#### [Requirement]
With the pictures removed, retype the lines from the one holding "R1: 1.2k (VA, n1) -> 15k (VA, n1)" through the end of the records, exactly as written.

━━ Dataset content ━━

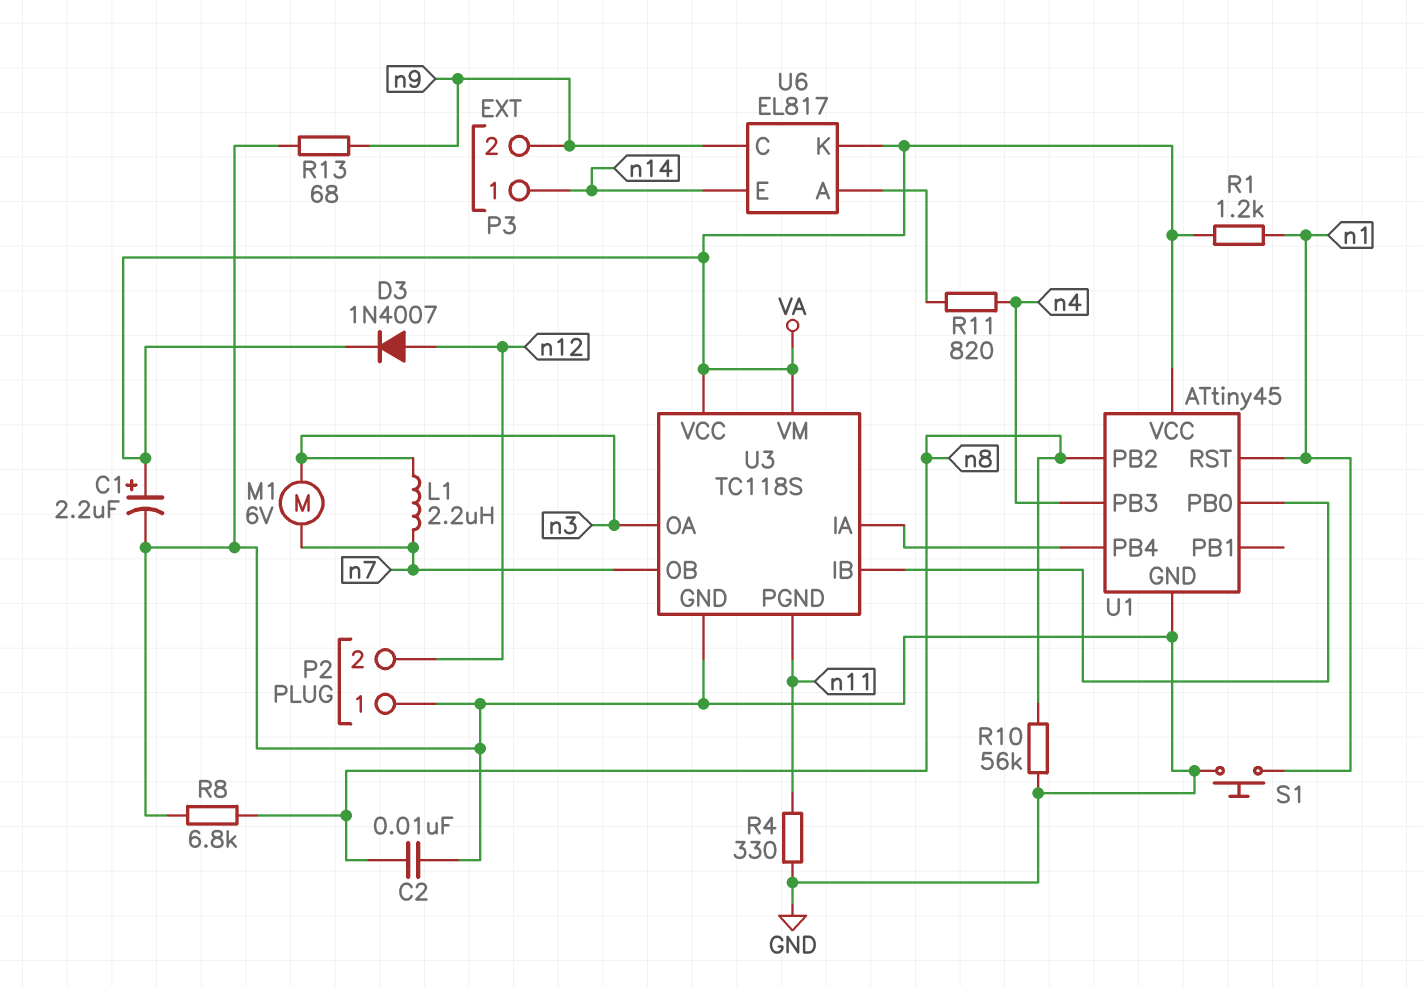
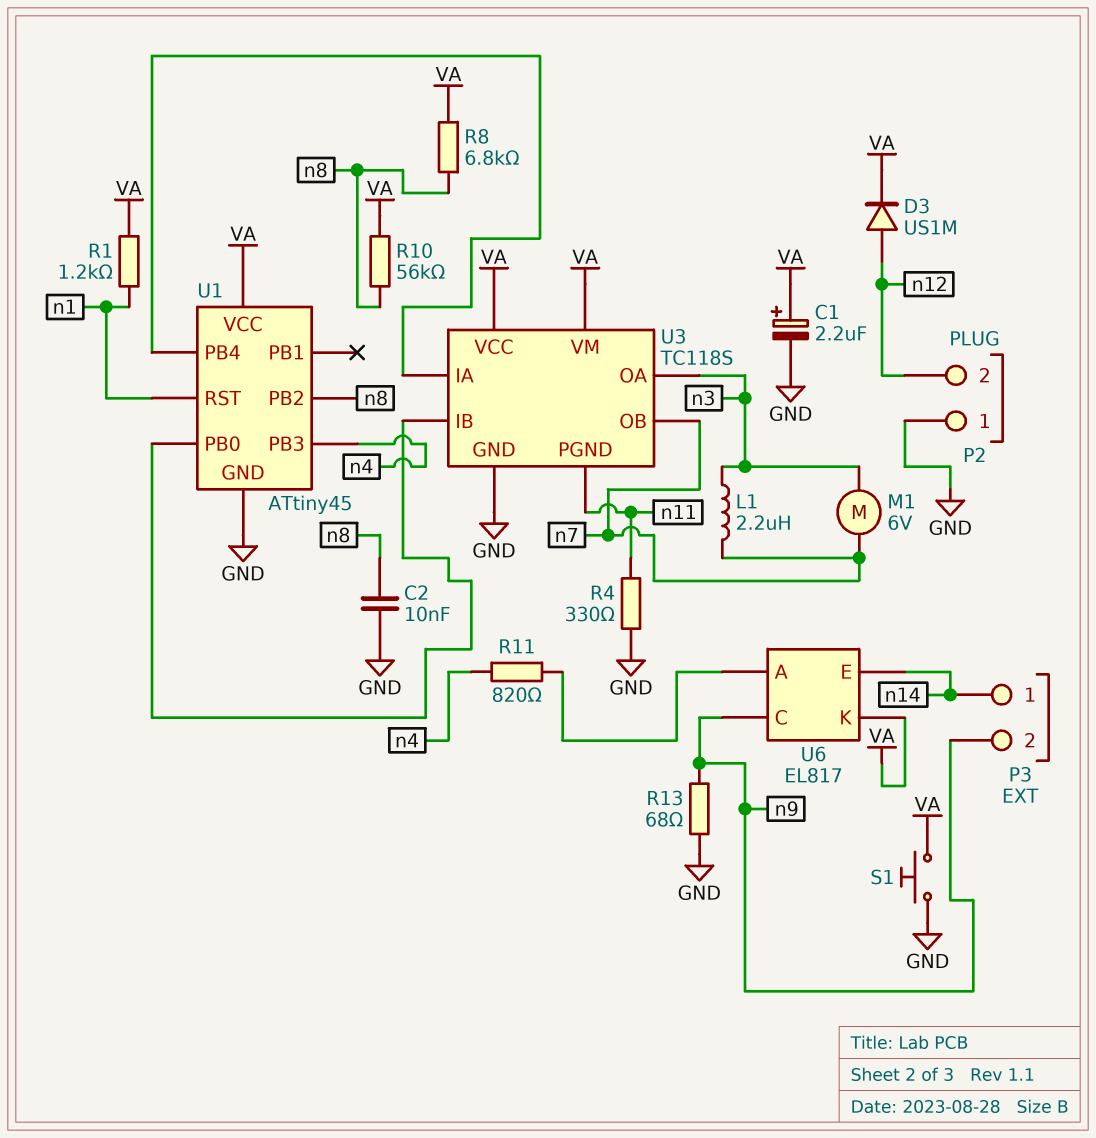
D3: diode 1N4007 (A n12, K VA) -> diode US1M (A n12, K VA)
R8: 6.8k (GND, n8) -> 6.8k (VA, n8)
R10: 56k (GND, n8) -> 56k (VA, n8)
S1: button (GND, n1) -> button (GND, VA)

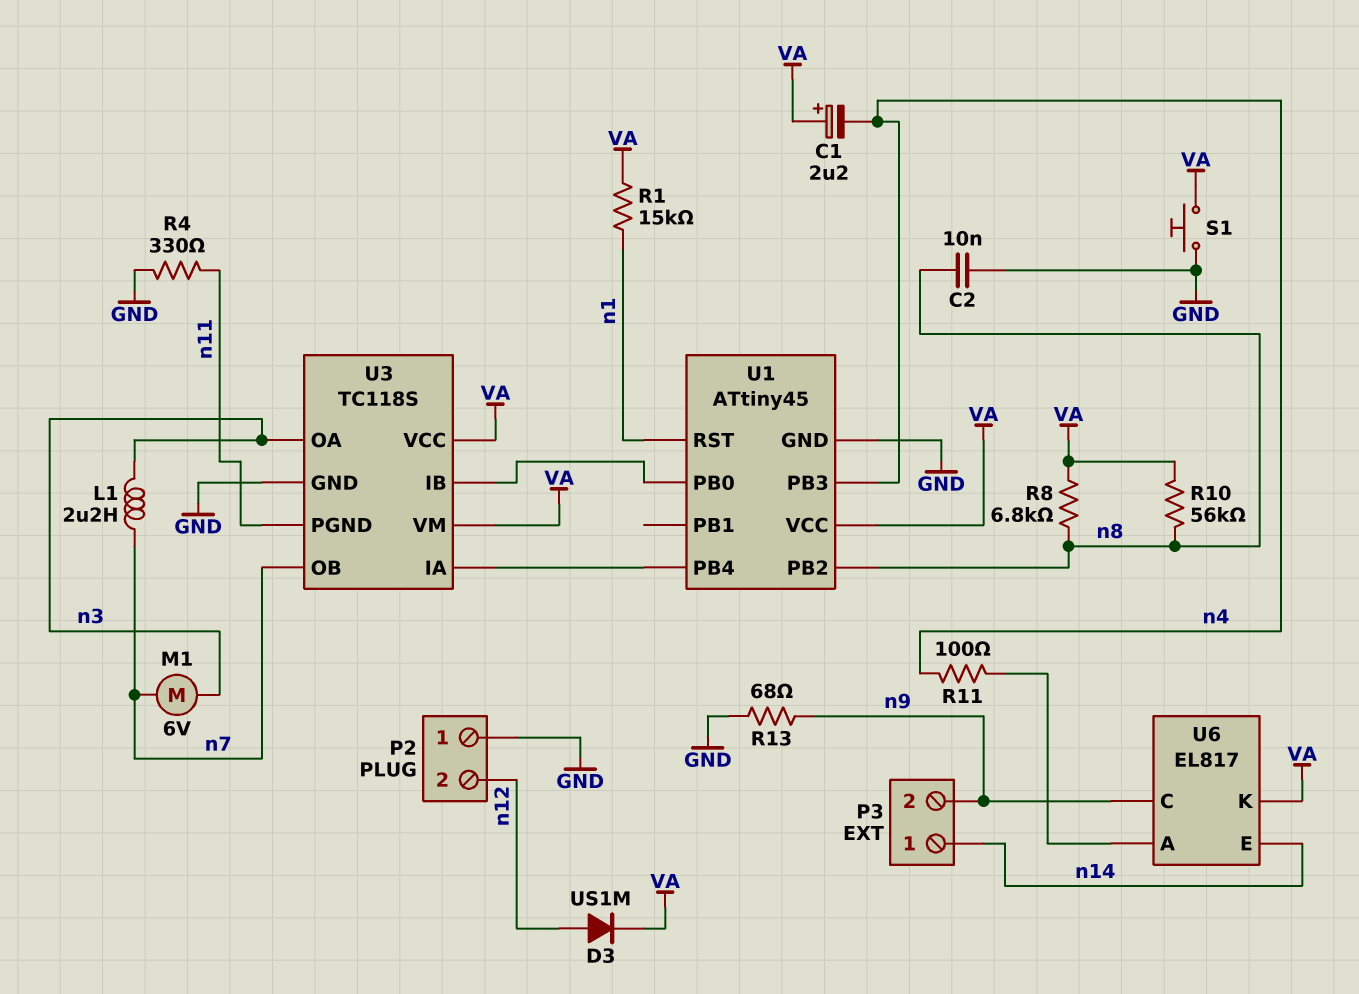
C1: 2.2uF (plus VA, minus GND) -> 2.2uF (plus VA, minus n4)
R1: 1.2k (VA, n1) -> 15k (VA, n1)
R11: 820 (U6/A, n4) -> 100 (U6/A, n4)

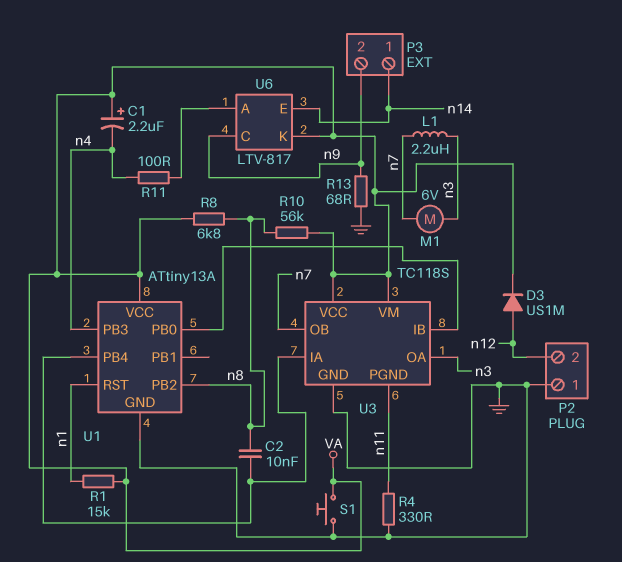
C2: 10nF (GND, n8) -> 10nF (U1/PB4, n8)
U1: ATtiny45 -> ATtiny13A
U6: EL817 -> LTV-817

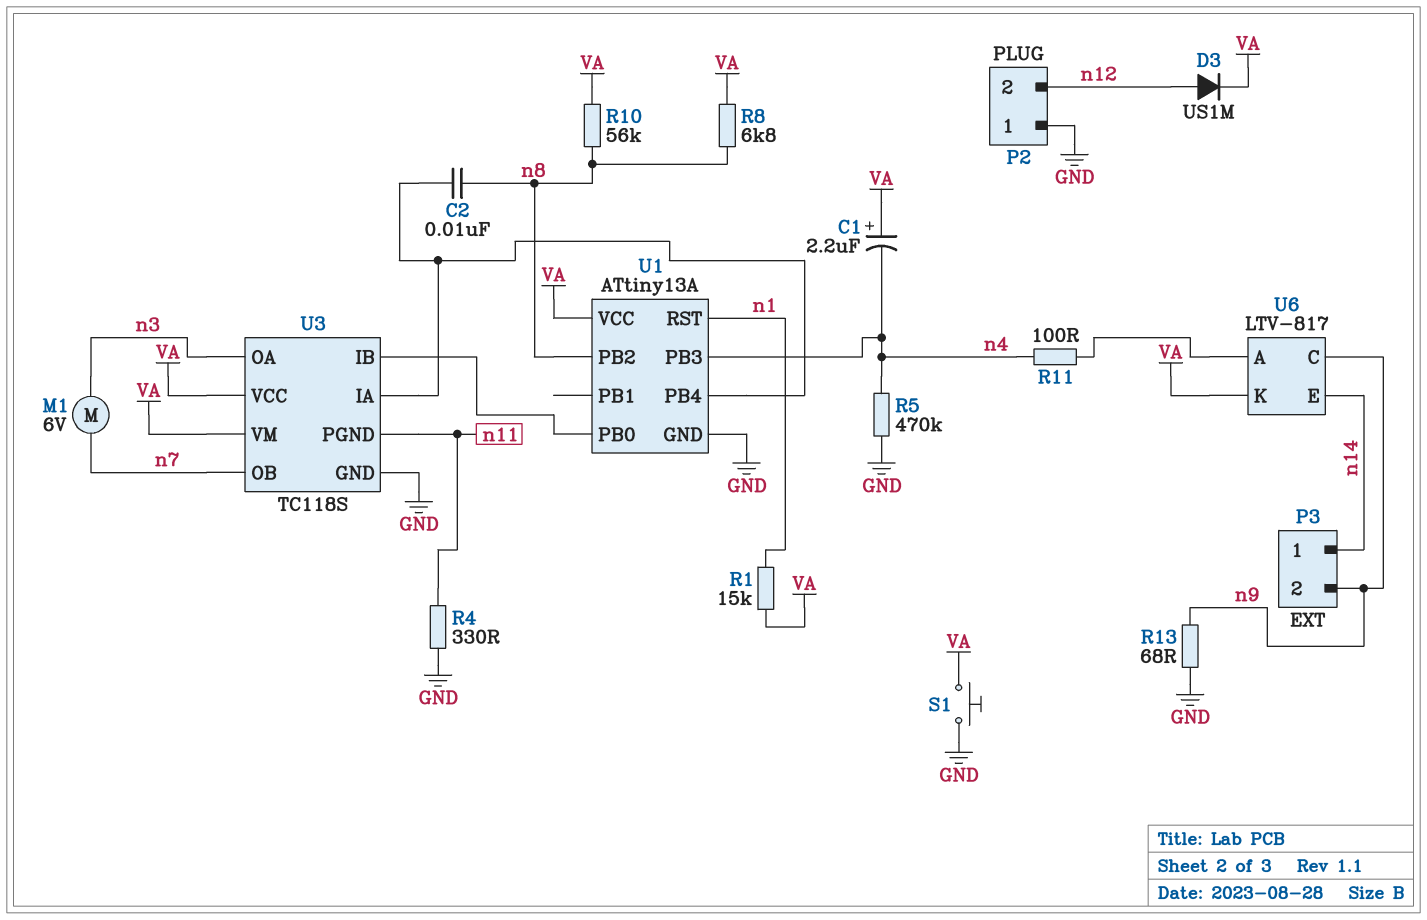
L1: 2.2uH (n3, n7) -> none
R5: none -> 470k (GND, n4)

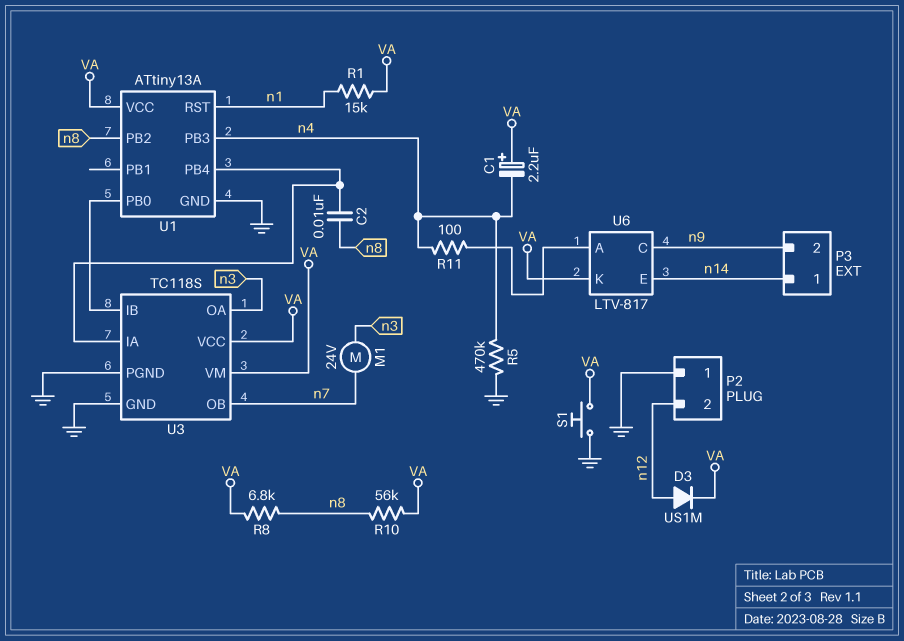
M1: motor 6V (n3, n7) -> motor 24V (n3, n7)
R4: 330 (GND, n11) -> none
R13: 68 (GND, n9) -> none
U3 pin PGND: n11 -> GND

━━━

#### [Exercise answer]
R1: 1.2k (VA, n1) -> 15k (VA, n1)
R11: 820 (U6/A, n4) -> 100 (U6/A, n4)

C2: 10nF (GND, n8) -> 10nF (U1/PB4, n8)
U1: ATtiny45 -> ATtiny13A
U6: EL817 -> LTV-817

L1: 2.2uH (n3, n7) -> none
R5: none -> 470k (GND, n4)

M1: motor 6V (n3, n7) -> motor 24V (n3, n7)
R4: 330 (GND, n11) -> none
R13: 68 (GND, n9) -> none
U3 pin PGND: n11 -> GND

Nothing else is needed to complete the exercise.